» Required task
Identify each line in the rows below that contains the word "major", and copy those lines. Case counts.

◇ ◇ ◇ ◇

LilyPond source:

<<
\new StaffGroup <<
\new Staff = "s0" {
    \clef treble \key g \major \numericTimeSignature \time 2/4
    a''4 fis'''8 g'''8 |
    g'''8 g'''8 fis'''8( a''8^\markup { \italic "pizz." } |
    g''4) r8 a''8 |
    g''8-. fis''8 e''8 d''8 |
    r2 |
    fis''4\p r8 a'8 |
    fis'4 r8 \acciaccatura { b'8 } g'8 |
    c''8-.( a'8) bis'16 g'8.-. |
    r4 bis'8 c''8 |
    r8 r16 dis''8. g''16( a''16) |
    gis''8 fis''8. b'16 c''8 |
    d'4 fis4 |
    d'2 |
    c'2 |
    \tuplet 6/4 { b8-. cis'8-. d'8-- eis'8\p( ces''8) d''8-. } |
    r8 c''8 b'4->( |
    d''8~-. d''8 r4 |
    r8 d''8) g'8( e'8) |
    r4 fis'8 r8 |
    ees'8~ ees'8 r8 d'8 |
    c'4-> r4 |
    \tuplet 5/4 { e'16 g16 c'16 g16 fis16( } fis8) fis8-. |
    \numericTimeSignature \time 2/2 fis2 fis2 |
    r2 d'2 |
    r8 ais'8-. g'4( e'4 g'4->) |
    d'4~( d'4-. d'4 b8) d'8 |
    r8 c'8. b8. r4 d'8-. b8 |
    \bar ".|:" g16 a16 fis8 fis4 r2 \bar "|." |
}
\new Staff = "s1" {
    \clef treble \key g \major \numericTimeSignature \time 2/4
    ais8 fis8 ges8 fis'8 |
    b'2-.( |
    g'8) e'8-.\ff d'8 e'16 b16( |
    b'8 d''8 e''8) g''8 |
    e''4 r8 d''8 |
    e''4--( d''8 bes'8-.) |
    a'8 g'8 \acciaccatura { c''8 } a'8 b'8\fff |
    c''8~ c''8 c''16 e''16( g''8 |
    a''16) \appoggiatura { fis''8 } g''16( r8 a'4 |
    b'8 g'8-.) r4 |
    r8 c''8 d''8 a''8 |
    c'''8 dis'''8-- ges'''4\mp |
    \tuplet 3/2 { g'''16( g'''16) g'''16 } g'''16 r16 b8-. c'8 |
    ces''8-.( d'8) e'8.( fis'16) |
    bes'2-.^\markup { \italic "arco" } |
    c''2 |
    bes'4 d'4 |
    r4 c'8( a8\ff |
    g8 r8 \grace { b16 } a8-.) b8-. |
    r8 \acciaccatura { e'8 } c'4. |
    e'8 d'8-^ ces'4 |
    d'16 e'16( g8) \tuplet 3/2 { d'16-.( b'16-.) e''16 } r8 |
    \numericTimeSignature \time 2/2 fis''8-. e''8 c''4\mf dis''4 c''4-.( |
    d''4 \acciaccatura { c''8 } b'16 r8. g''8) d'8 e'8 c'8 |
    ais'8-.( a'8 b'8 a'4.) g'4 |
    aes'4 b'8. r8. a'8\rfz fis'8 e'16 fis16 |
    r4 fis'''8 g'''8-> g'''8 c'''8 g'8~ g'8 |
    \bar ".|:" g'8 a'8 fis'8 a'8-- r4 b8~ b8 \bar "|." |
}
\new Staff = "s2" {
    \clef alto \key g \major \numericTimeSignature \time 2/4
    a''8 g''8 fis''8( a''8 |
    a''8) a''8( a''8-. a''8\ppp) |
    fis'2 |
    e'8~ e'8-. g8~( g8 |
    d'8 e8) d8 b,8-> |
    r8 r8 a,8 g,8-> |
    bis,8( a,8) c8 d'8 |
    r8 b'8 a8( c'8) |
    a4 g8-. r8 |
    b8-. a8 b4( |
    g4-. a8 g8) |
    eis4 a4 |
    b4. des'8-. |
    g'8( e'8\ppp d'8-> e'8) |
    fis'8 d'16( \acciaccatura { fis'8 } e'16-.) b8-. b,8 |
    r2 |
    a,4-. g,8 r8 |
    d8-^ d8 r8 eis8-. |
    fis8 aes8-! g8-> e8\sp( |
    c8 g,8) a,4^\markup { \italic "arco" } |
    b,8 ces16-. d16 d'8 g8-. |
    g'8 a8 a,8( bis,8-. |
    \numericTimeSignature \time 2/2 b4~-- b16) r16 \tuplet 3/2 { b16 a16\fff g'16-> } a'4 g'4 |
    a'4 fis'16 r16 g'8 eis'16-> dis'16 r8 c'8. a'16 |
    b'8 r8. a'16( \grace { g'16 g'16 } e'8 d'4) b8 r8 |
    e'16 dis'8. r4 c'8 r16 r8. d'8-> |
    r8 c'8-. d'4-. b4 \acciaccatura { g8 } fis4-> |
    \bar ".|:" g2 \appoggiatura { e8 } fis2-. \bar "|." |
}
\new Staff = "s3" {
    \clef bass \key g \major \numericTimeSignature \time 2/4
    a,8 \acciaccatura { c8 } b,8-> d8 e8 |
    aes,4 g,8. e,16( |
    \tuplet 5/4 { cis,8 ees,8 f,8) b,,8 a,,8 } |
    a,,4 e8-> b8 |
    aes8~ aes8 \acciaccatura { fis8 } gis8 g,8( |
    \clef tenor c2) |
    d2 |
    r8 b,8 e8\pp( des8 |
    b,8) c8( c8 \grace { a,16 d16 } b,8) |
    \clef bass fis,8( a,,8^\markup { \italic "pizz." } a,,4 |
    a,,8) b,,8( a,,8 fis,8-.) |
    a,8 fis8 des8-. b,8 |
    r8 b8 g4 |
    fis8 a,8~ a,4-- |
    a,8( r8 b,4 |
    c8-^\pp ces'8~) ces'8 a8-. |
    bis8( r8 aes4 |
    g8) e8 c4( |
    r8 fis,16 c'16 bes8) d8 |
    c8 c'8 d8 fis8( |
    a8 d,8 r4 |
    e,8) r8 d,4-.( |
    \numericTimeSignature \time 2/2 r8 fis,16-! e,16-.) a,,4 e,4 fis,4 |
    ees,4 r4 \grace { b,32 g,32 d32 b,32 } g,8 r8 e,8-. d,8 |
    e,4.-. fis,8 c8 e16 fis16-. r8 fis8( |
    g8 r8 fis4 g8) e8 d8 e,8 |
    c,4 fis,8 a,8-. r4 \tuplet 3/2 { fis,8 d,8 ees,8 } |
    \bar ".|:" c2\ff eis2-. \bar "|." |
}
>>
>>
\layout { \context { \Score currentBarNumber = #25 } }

◇ ◇ ◇ ◇

» Complete output
    \clef treble \key g \major \numericTimeSignature \time 2/4
    \clef treble \key g \major \numericTimeSignature \time 2/4
    \clef alto \key g \major \numericTimeSignature \time 2/4
    \clef bass \key g \major \numericTimeSignature \time 2/4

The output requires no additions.